• **EXERCISE DETAILS**: Work out the number of lines below containing the word "purple" and give nothing besides it.

[Object change listings]
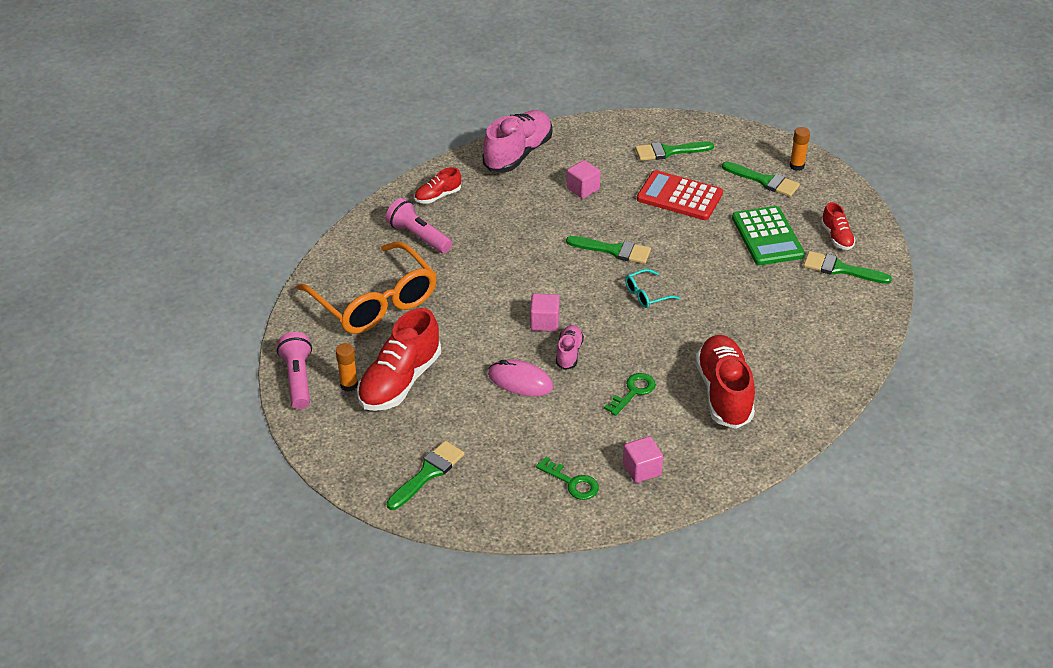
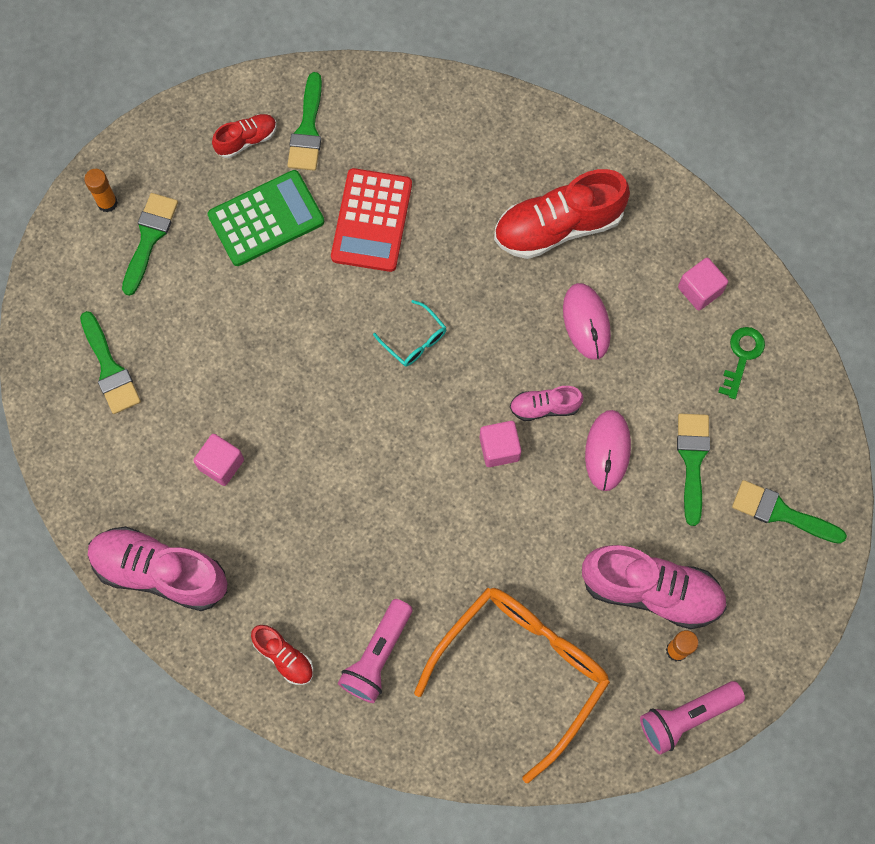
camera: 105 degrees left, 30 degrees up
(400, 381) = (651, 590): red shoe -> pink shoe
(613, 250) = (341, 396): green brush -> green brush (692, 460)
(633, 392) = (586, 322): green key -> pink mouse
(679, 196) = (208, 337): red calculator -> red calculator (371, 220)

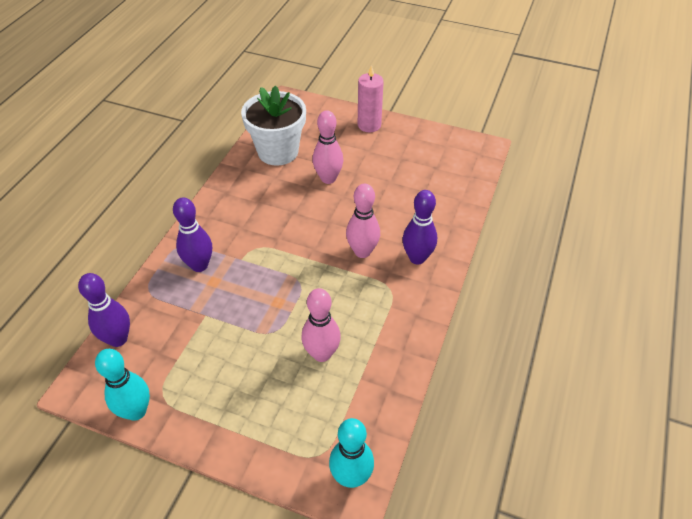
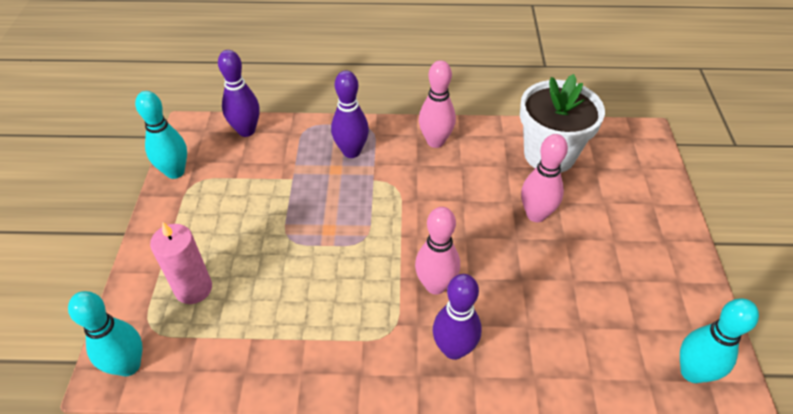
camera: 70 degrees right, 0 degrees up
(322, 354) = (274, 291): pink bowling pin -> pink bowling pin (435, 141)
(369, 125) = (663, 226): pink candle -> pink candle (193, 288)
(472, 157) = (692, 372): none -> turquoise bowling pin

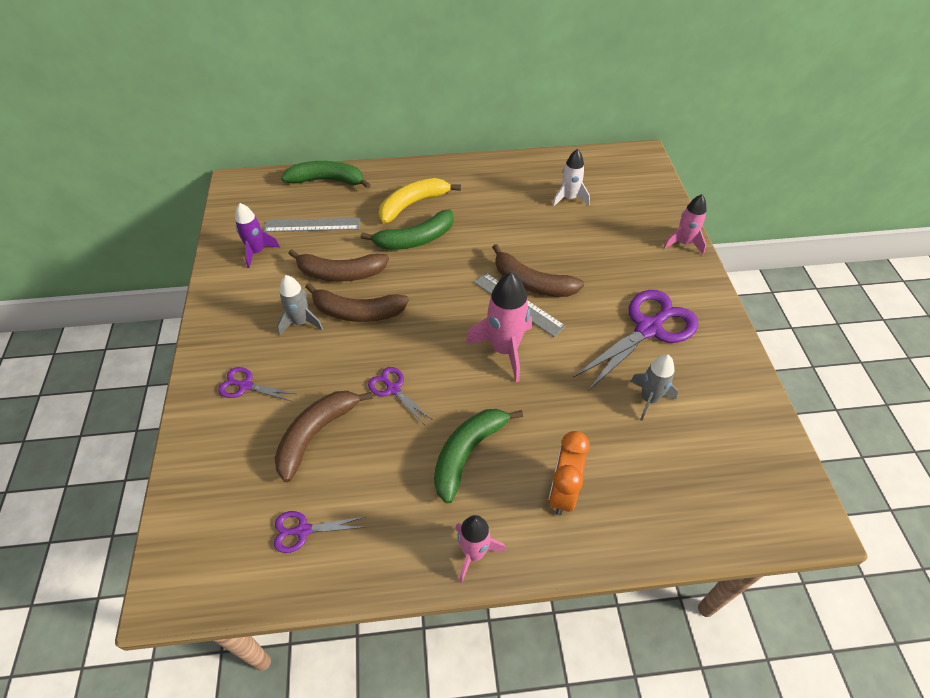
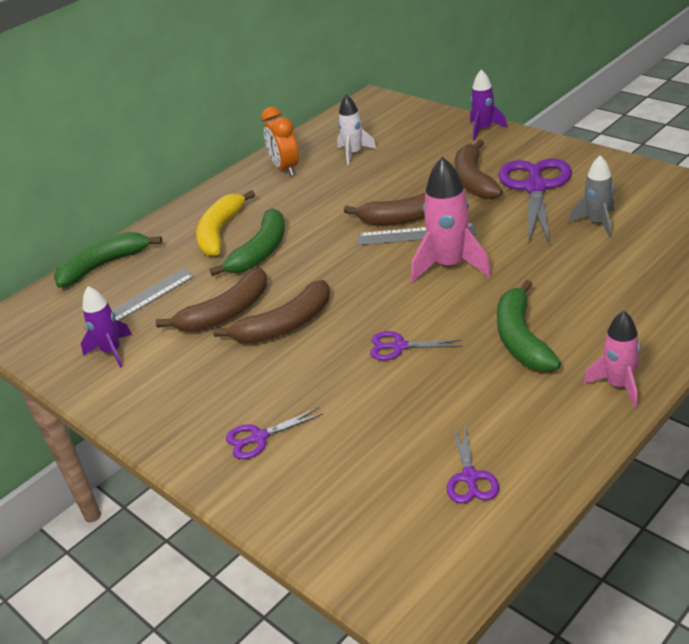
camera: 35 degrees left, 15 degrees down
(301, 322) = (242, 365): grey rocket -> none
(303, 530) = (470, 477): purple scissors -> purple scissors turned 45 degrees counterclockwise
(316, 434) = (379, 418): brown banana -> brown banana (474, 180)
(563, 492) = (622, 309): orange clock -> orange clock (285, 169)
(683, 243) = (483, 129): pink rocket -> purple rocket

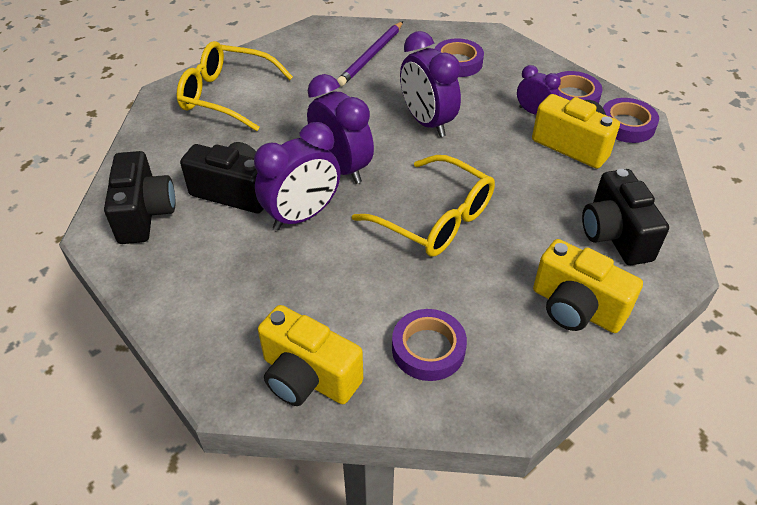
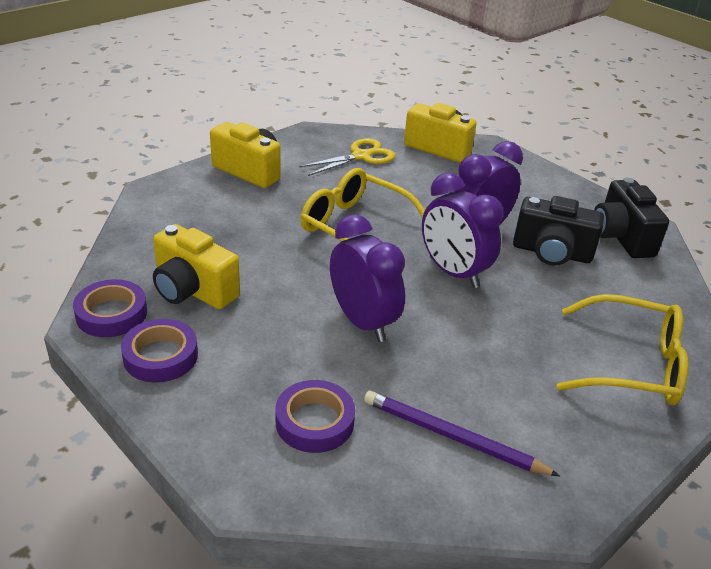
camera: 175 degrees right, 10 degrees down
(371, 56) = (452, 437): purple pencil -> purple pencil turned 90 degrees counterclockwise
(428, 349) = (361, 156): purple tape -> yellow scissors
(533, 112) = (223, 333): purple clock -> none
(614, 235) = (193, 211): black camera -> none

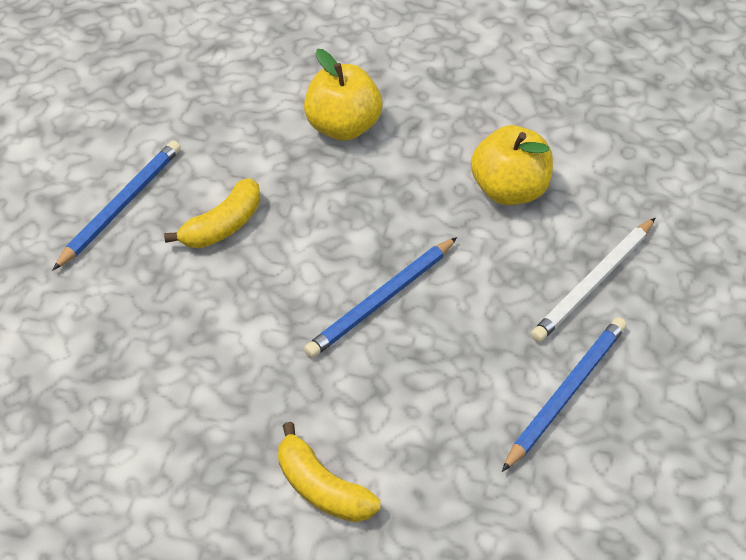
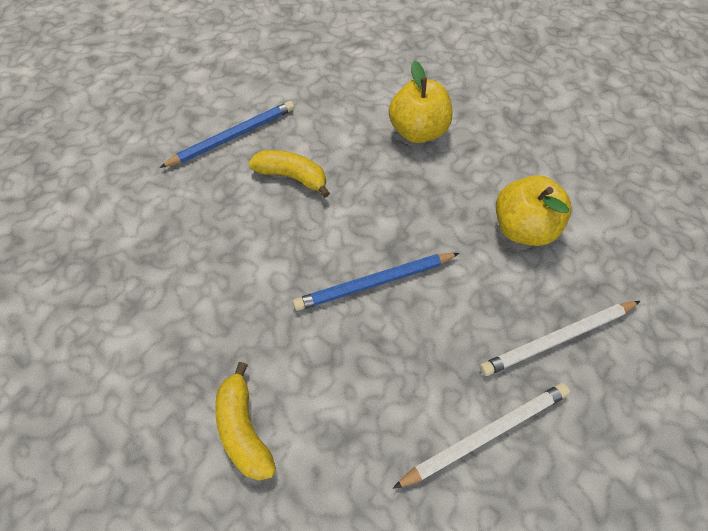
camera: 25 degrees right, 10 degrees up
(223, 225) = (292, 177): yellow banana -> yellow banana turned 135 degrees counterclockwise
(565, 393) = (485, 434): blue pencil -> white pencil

• **EXERCISE ANSWER**: 5